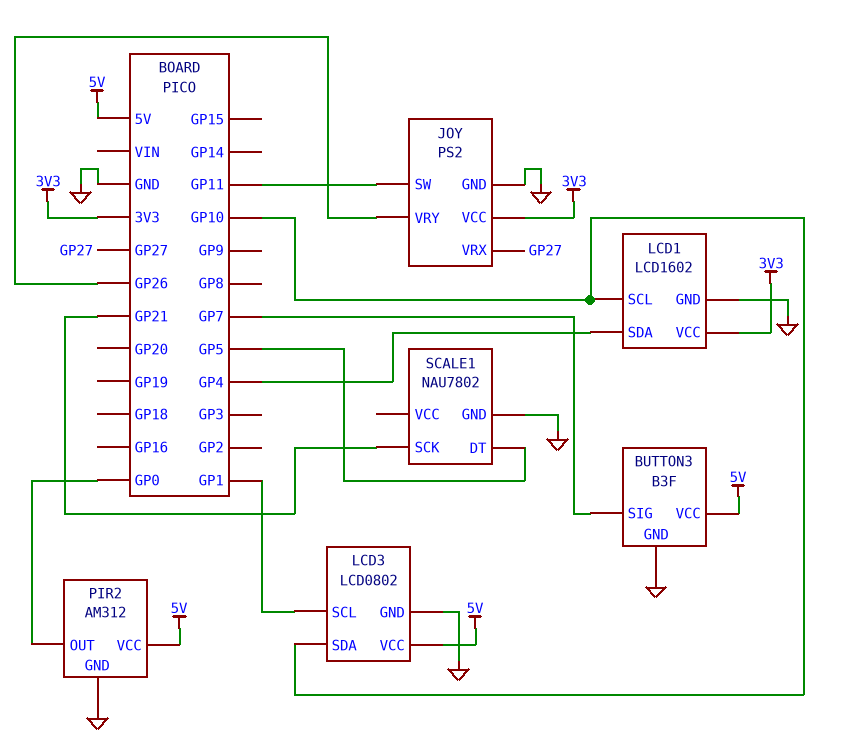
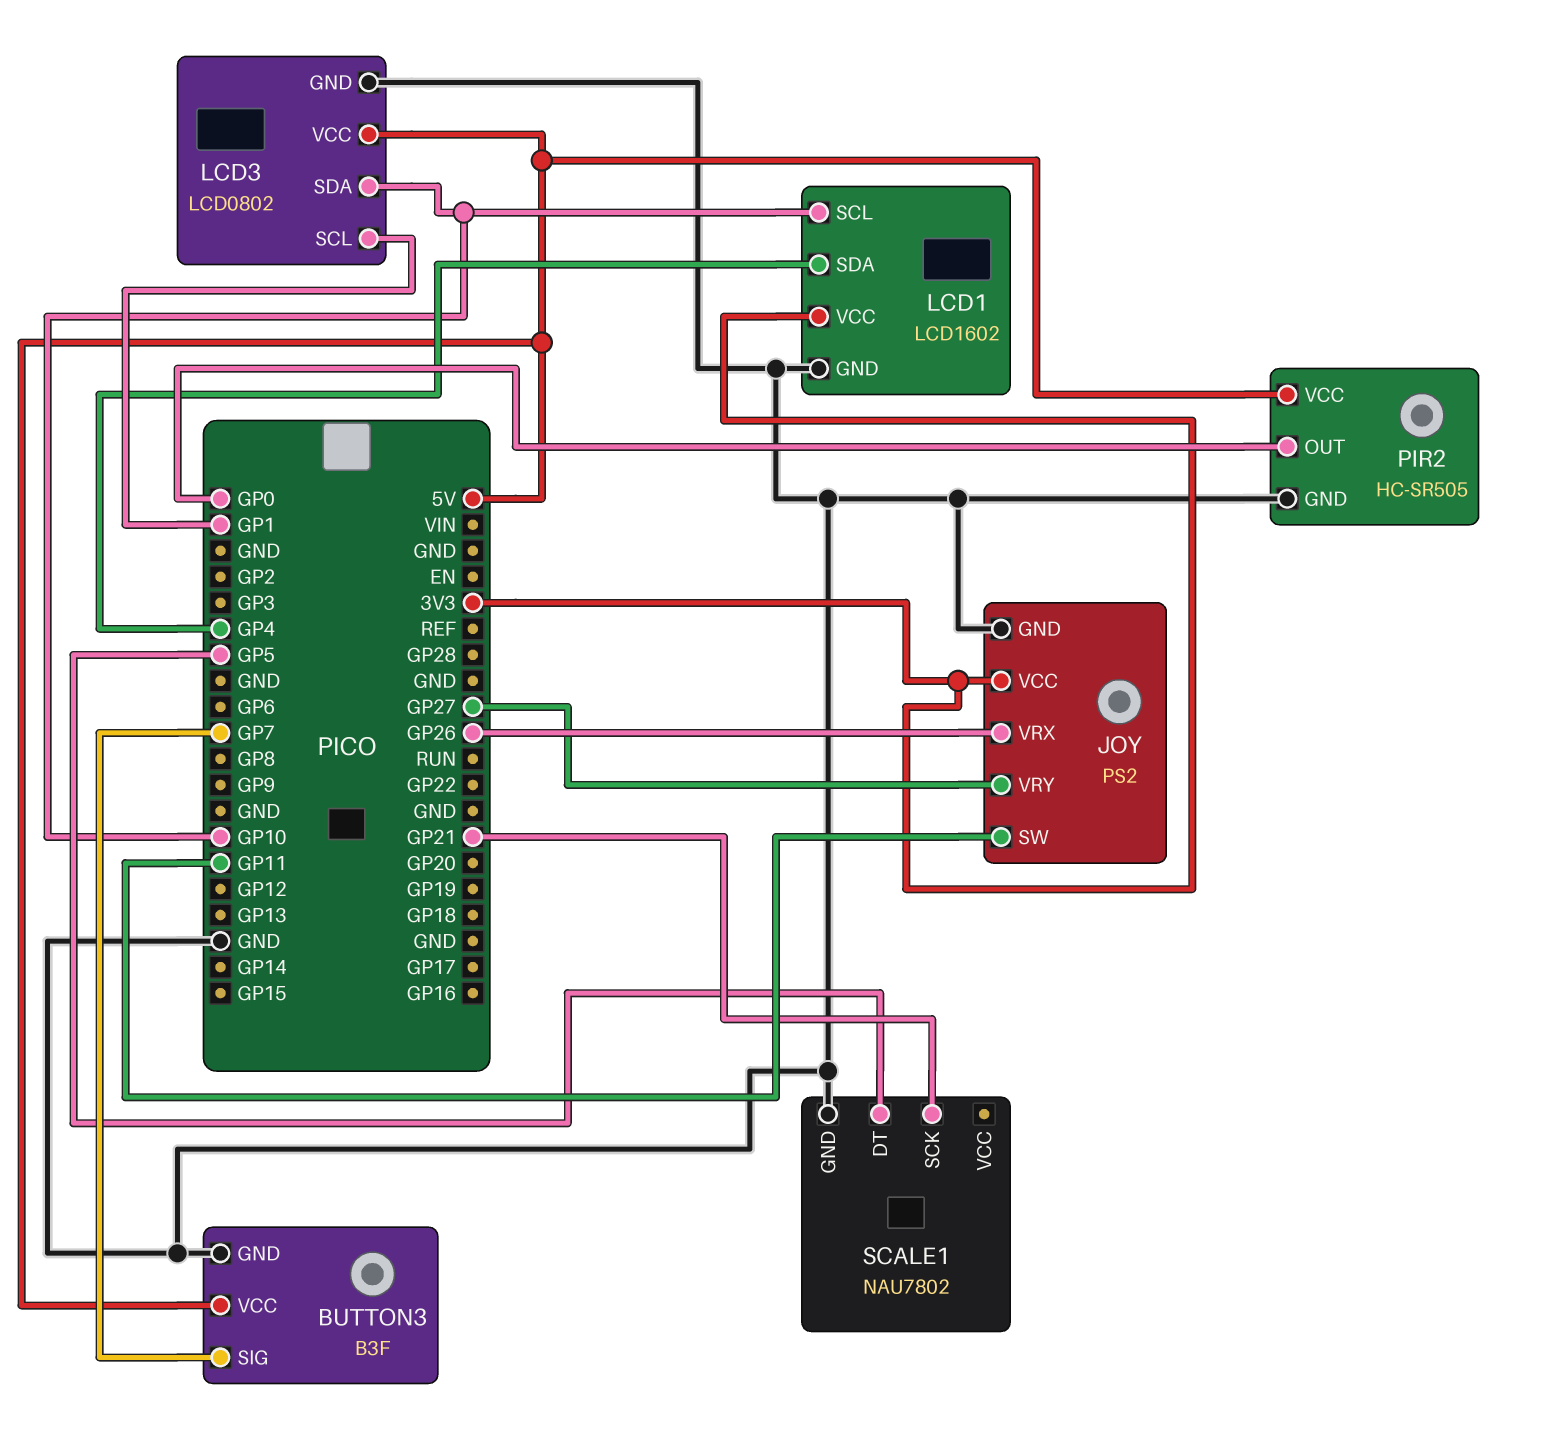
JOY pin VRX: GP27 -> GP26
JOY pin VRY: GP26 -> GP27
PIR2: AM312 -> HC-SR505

---

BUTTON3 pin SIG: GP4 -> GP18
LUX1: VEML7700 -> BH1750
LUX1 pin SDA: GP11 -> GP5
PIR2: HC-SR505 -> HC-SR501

• WHAT IS NEEDED: Find the line with "BUTTON3 pin SIG: GP4 -> GP18" in the material above. Reproduce it and each line after it up to and including the line with "PIR2: HC-SR505 -> HC-SR501".

• REPLY TO THE TASK:
BUTTON3 pin SIG: GP4 -> GP18
LUX1: VEML7700 -> BH1750
LUX1 pin SDA: GP11 -> GP5
PIR2: HC-SR505 -> HC-SR501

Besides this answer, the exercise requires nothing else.